───── DATA IN THIS EXERCISE ─────

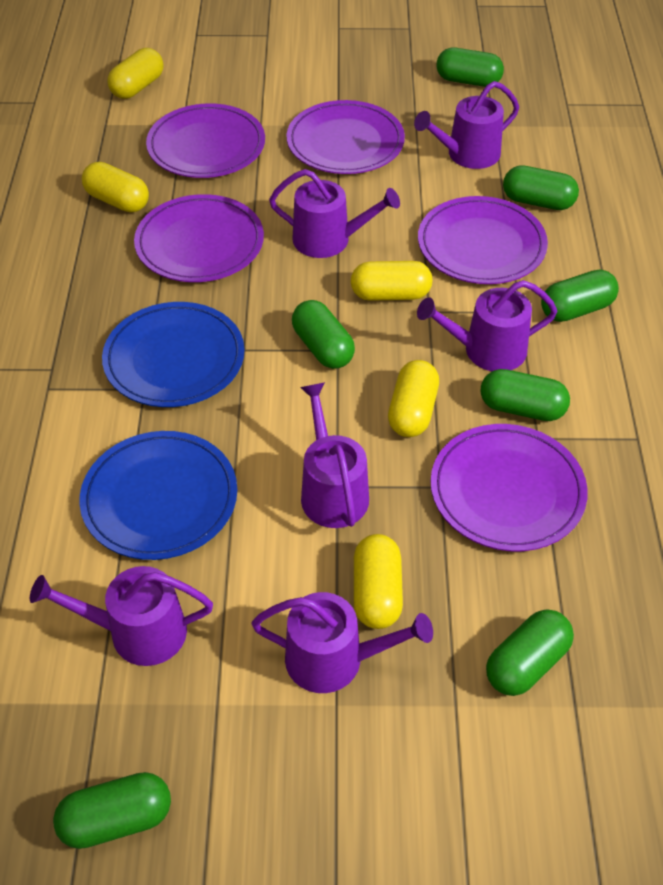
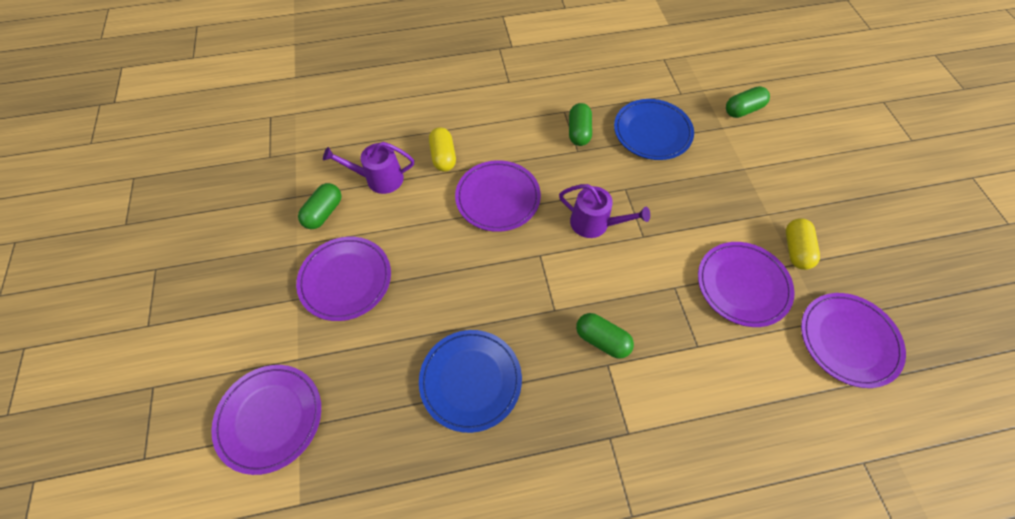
green capsule: 7 -> 4
purple watering can: 6 -> 2
yellow capsule: 5 -> 2

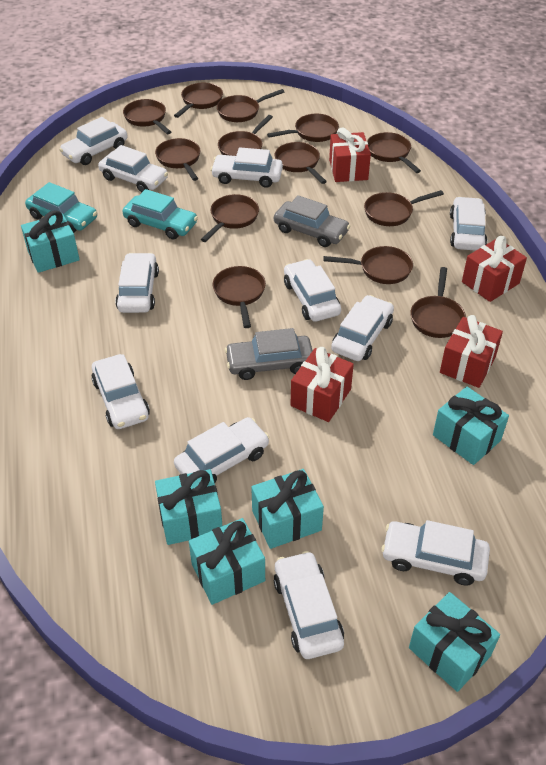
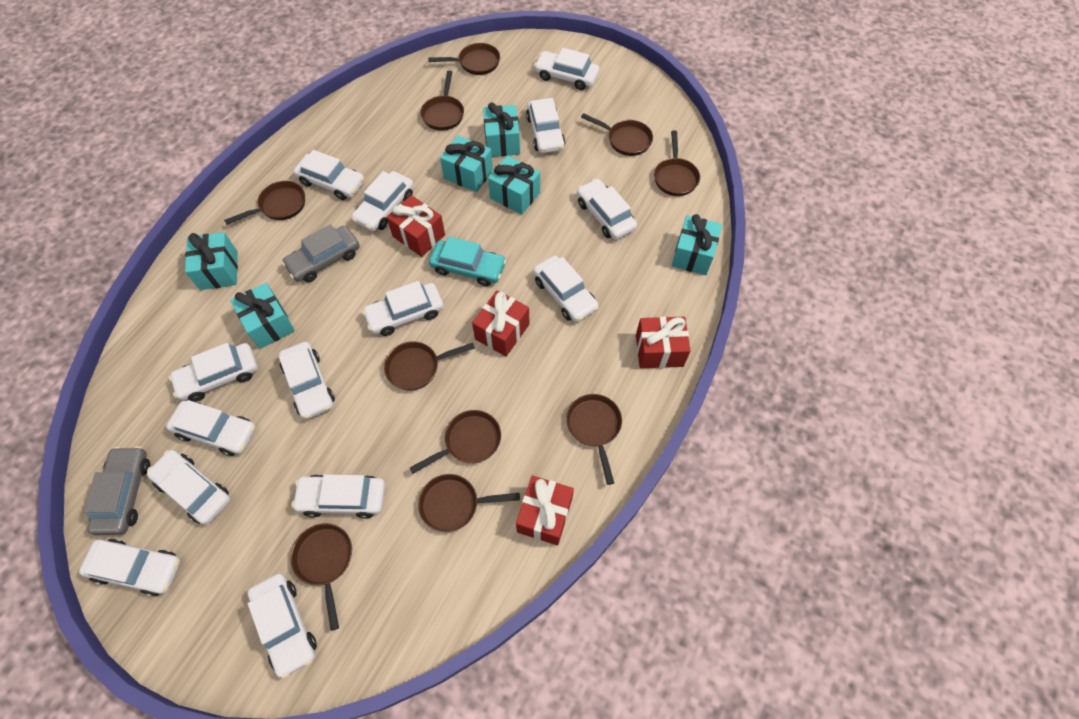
brown pan: 13 -> 10
turquoise car: 2 -> 1
white car: 11 -> 14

─────

TASK — Retype precisely, and only, the lines from the one holding "purple watering can: 6 -> 2" through the final line of the data above, with the pictures omitted.

EXERCISE OUTPUT —
purple watering can: 6 -> 2
yellow capsule: 5 -> 2

brown pan: 13 -> 10
turquoise car: 2 -> 1
white car: 11 -> 14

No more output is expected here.